*** Provided material Section Begins ***
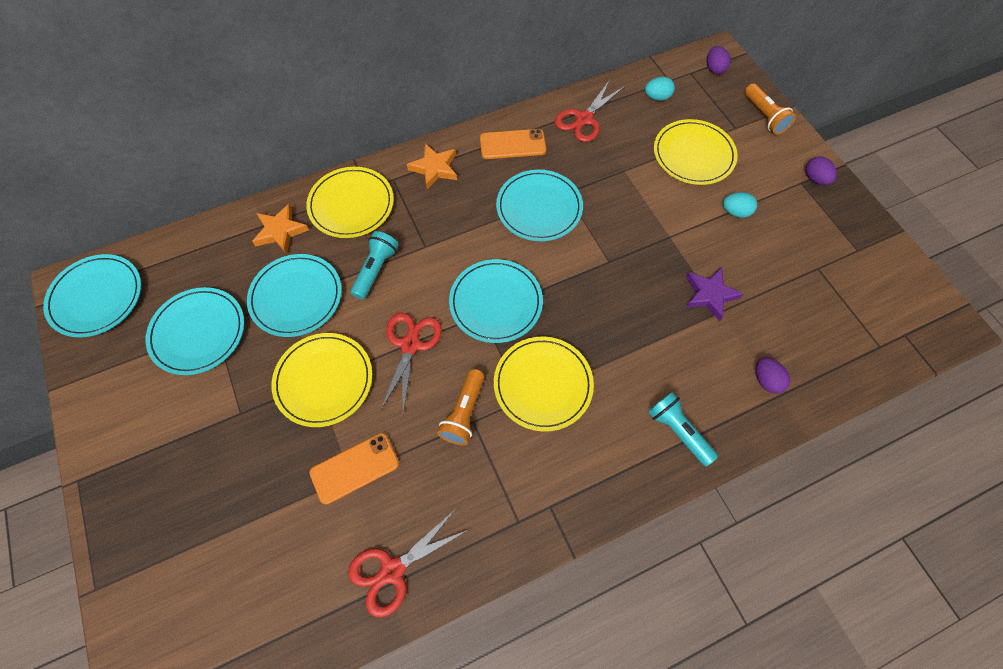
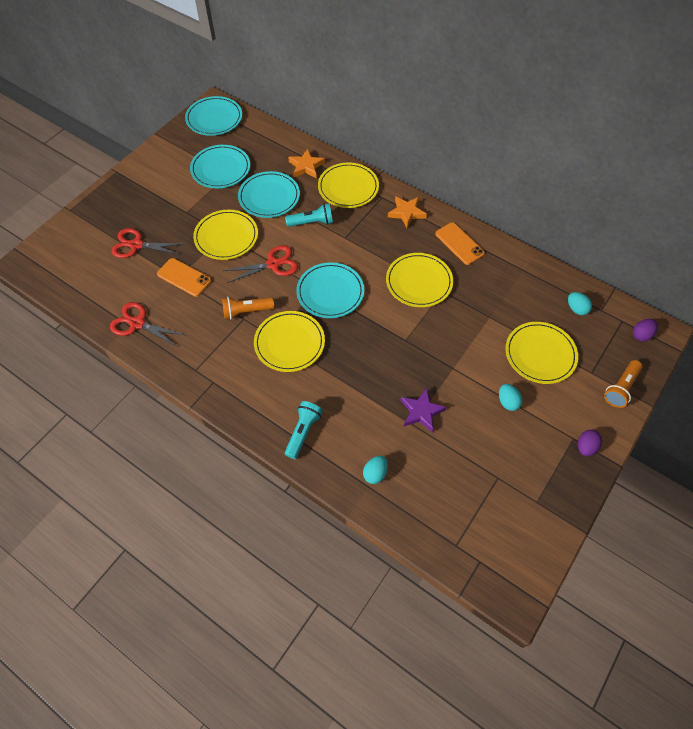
camera: 60 degrees right, 5 degrees down
(539, 208) = (419, 282): turquoise plate -> yellow plate
(584, 119) = (516, 273): red scissors -> red scissors (136, 245)
(766, 380) = (375, 473): purple egg -> turquoise egg

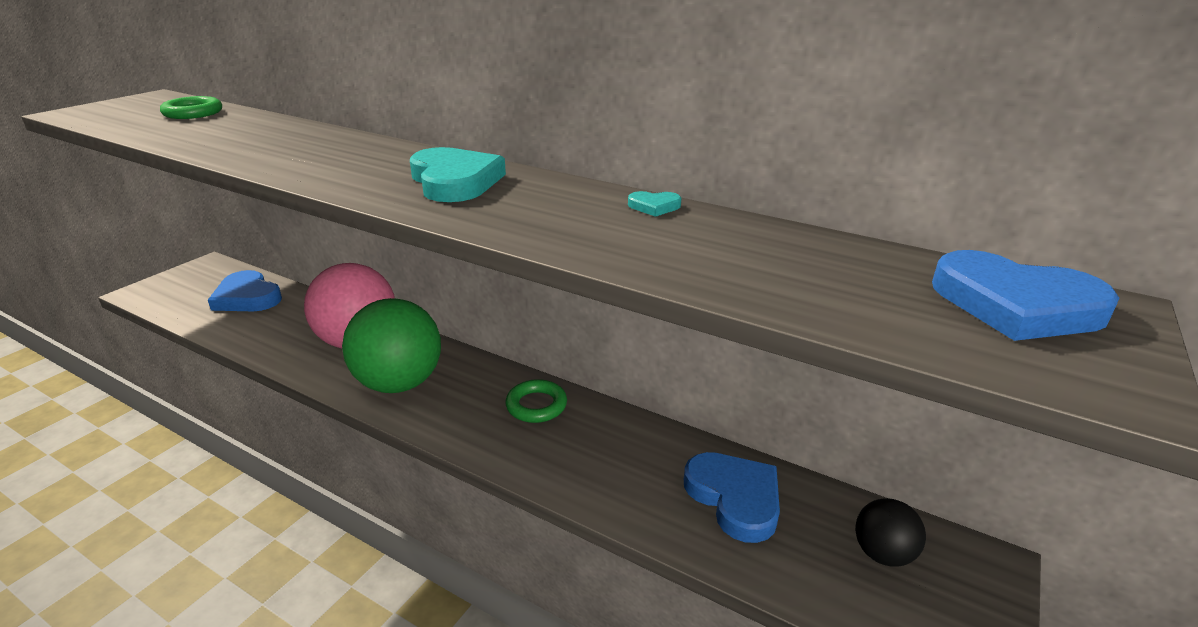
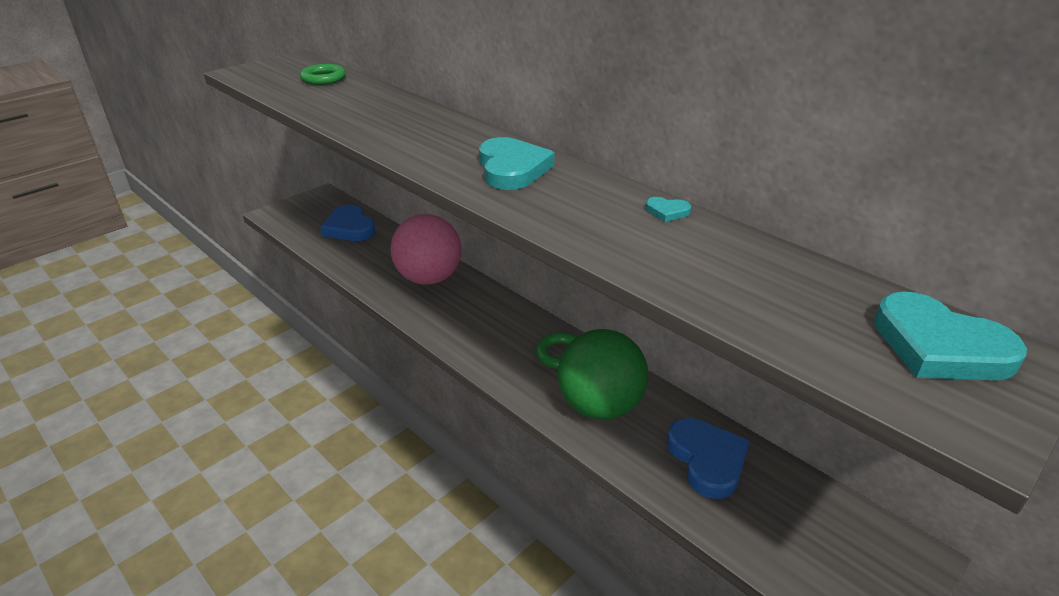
camera: 15 degrees right, 5 degrees up
(399, 383) = (455, 319): green ball -> green ball (600, 406)
(882, 554) = (821, 529): black ball -> none
(1015, 305) = (939, 346): blue heart -> turquoise heart

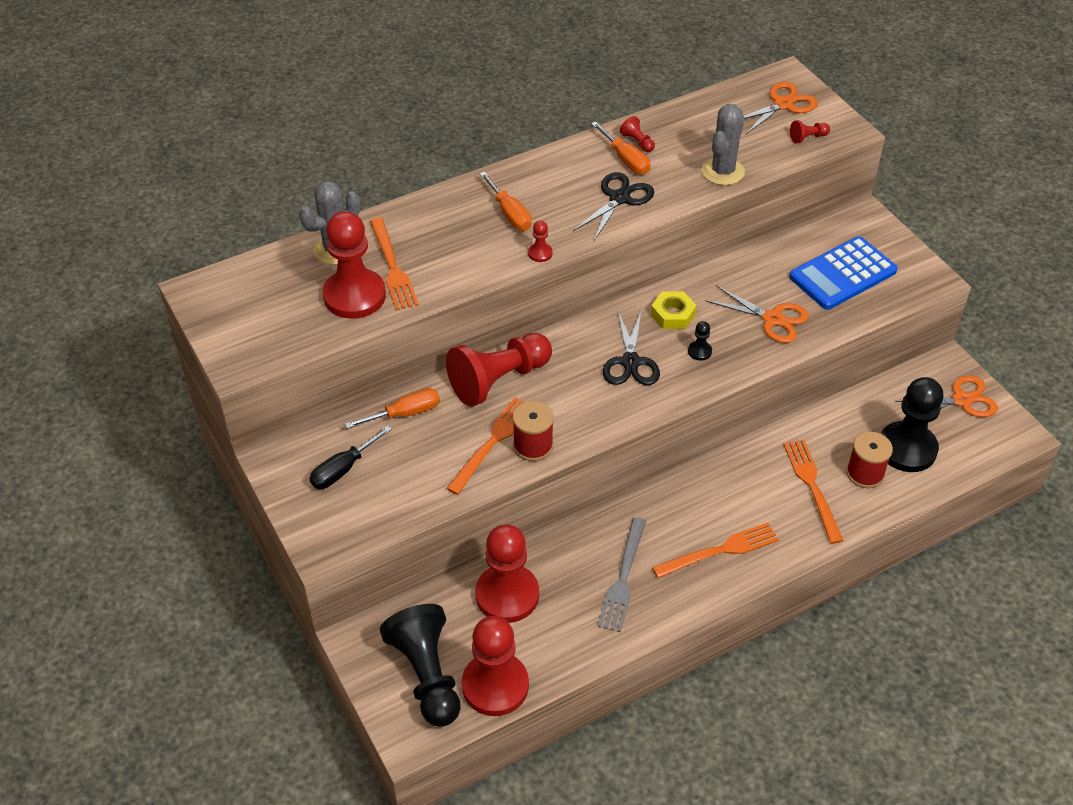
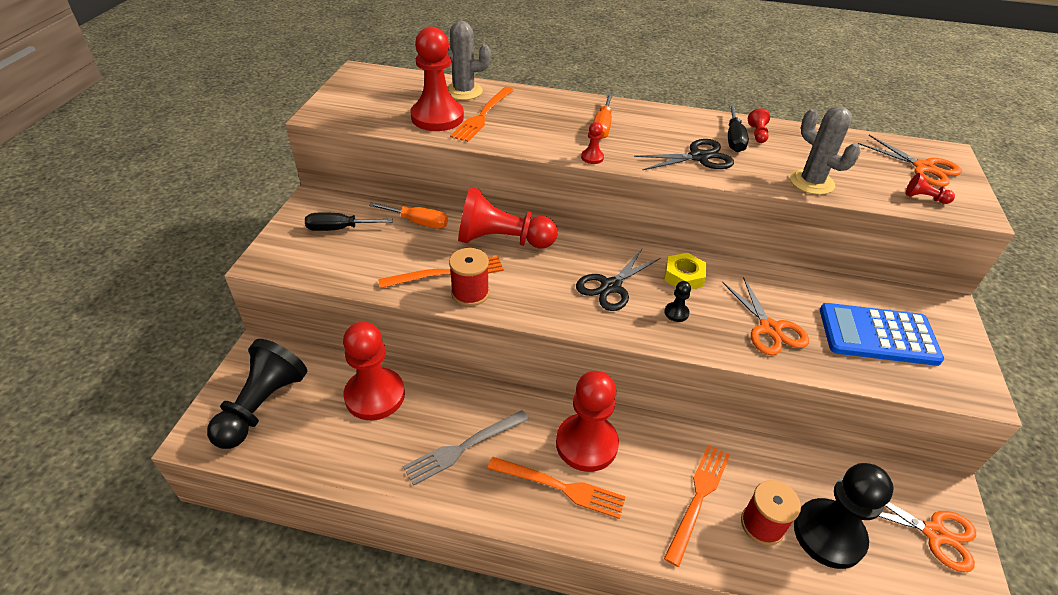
camera: 40 degrees right, 5 degrees down
(495, 685) = (288, 449): red pawn -> red pawn (586, 444)
(625, 160) = (734, 139): orange screwdriver -> black screwdriver
(722, 171) = (811, 182): grey cactus -> grey cactus turned 75 degrees clockwise
(783, 104) = (923, 168): orange scissors -> orange scissors turned 45 degrees clockwise

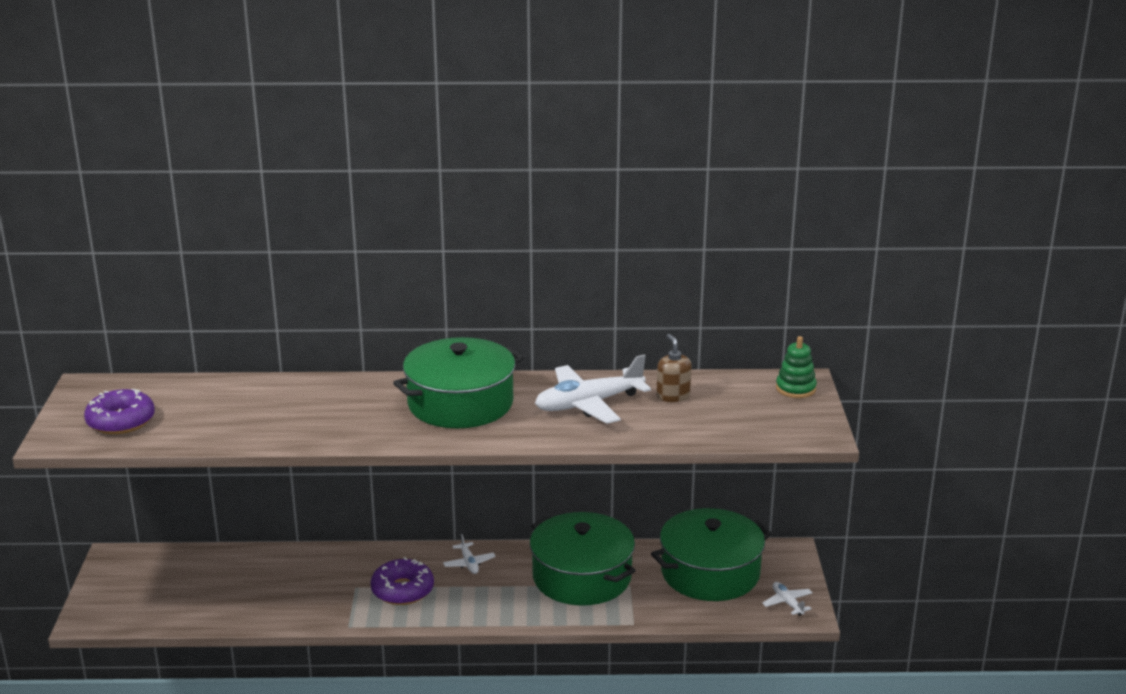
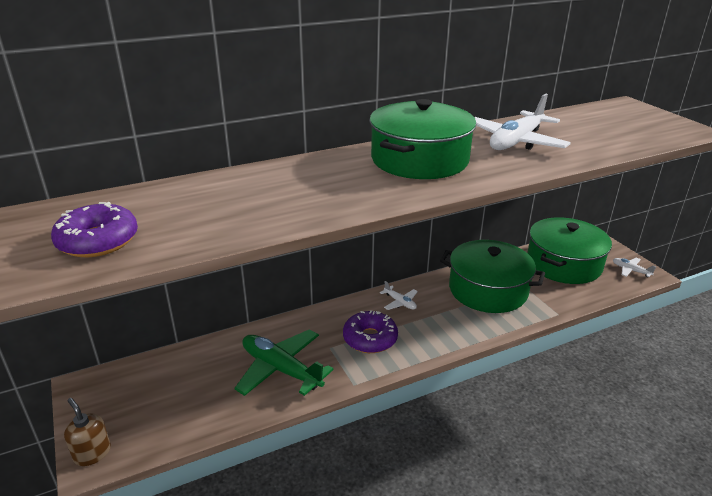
camera: 25 degrees left, 5 degrees up
(293, 593) = (281, 369): none -> green plane
(673, 396) = (564, 126): brown soap dispenser -> brown soap dispenser (92, 453)
(795, 389) = (630, 109): green stacking toy -> none

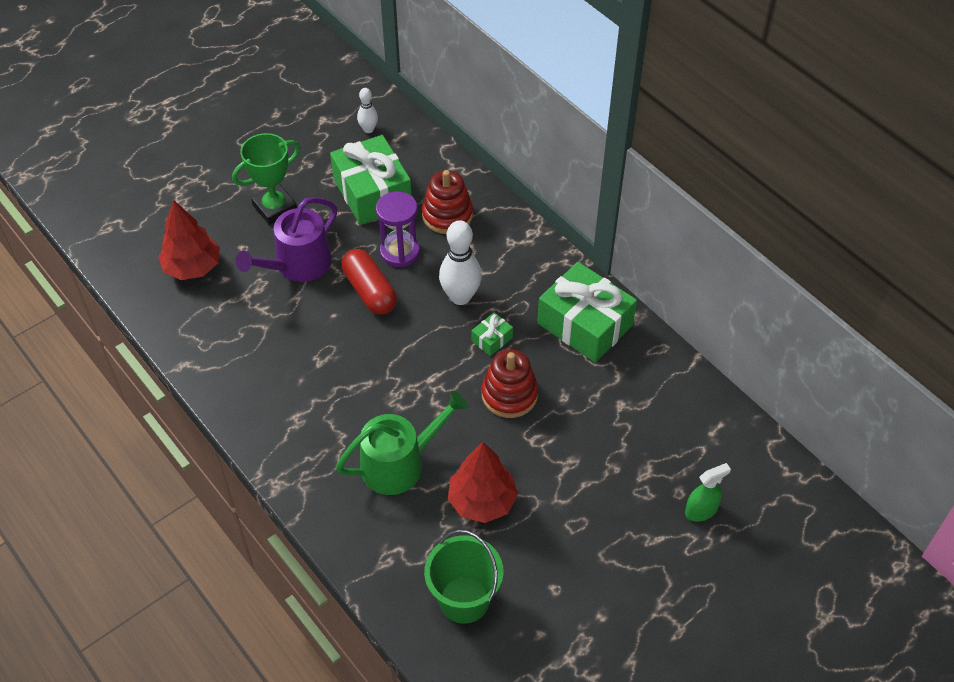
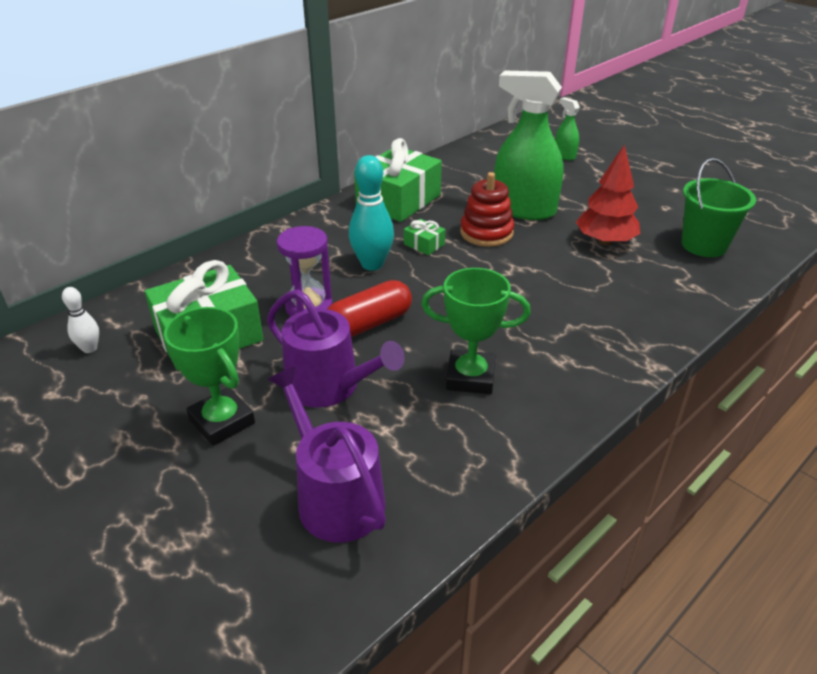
camera: 95 degrees left, 15 degrees down
(193, 267) = (335, 497): red tree -> purple watering can
(289, 352) = (470, 377): none -> green trophy
(399, 463) = (587, 287): green watering can -> none
(447, 215) = (255, 279): red stacking toy -> none
(460, 297) = (372, 264): white bowling pin -> turquoise bowling pin
(557, 437) = (524, 209): none -> green spray bottle

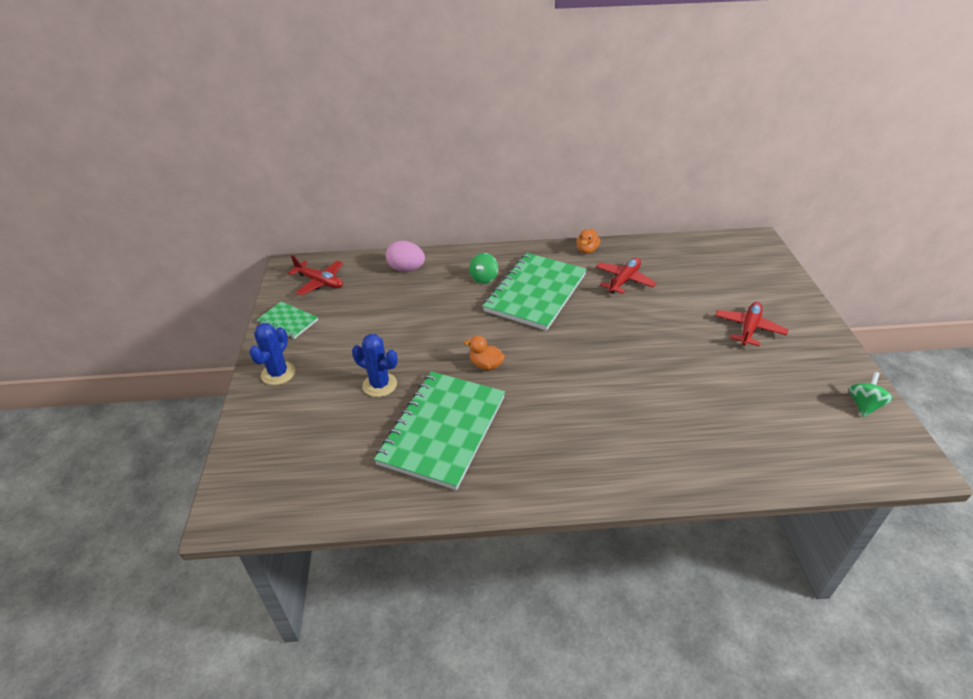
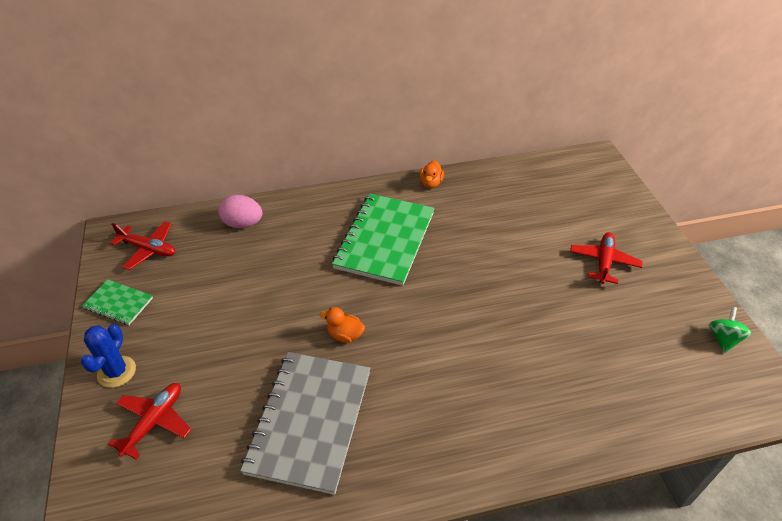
camera: 10 degrees left, 5 degrees up
(380, 385) = (233, 373): blue cactus -> none
(442, 430) = (309, 421): green notebook -> grey notebook
(484, 278) = (328, 227): green spinning top -> none
(624, 280) = (473, 216): red plane -> red plane (154, 422)

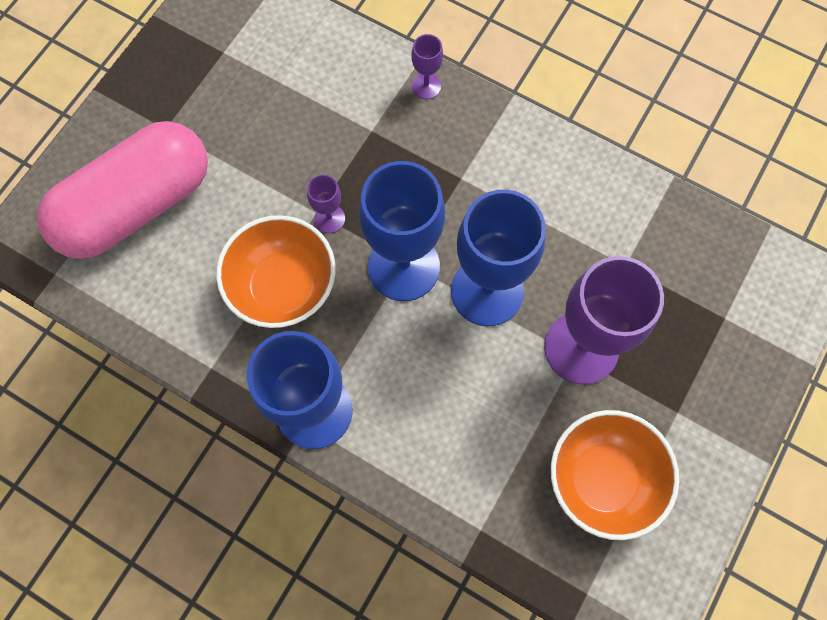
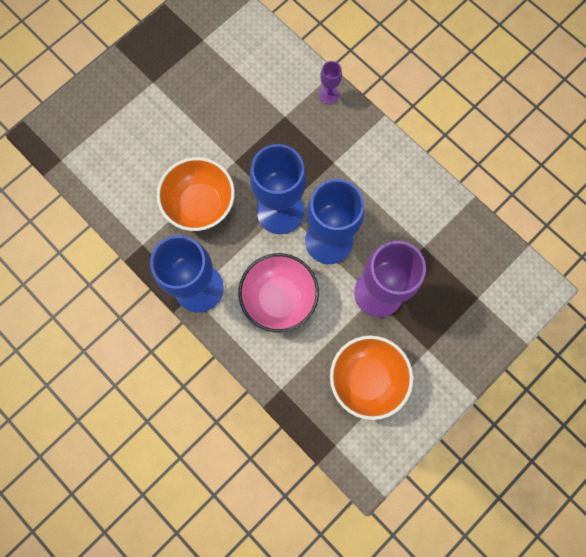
camera: 15 degrees right, 5 degrees up
(137, 206) = (122, 129): pink capsule -> none
(329, 218) = (241, 168): purple goblet -> none
(438, 394) = (279, 298): none -> pink bowl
*** Provided material Section Ends ***
Task instructions: Reproduce the lines above letter for letter. The pictures stay behind.

Expected answer:
camera: 60 degrees right, 5 degrees down
(539, 208) = (419, 282): turquoise plate -> yellow plate
(584, 119) = (516, 273): red scissors -> red scissors (136, 245)
(766, 380) = (375, 473): purple egg -> turquoise egg

camera: 15 degrees right, 5 degrees up
(399, 383) = (455, 319): green ball -> green ball (600, 406)
(882, 554) = (821, 529): black ball -> none
(1015, 305) = (939, 346): blue heart -> turquoise heart

camera: 40 degrees right, 5 degrees down
(495, 685) = (288, 449): red pawn -> red pawn (586, 444)
(625, 160) = (734, 139): orange screwdriver -> black screwdriver
(722, 171) = (811, 182): grey cactus -> grey cactus turned 75 degrees clockwise
(783, 104) = (923, 168): orange scissors -> orange scissors turned 45 degrees clockwise

camera: 25 degrees left, 5 degrees up
(293, 593) = (281, 369): none -> green plane
(673, 396) = (564, 126): brown soap dispenser -> brown soap dispenser (92, 453)
(795, 389) = (630, 109): green stacking toy -> none

camera: 95 degrees left, 15 degrees down
(193, 267) = (335, 497): red tree -> purple watering can
(289, 352) = (470, 377): none -> green trophy
(399, 463) = (587, 287): green watering can -> none
(447, 215) = (255, 279): red stacking toy -> none
(460, 297) = (372, 264): white bowling pin -> turquoise bowling pin
(557, 437) = (524, 209): none -> green spray bottle

camera: 10 degrees left, 5 degrees up
(380, 385) = (233, 373): blue cactus -> none
(442, 430) = (309, 421): green notebook -> grey notebook
(484, 278) = (328, 227): green spinning top -> none
(624, 280) = (473, 216): red plane -> red plane (154, 422)

camera: 15 degrees right, 5 degrees up
(137, 206) = (122, 129): pink capsule -> none
(329, 218) = (241, 168): purple goblet -> none
(438, 394) = (279, 298): none -> pink bowl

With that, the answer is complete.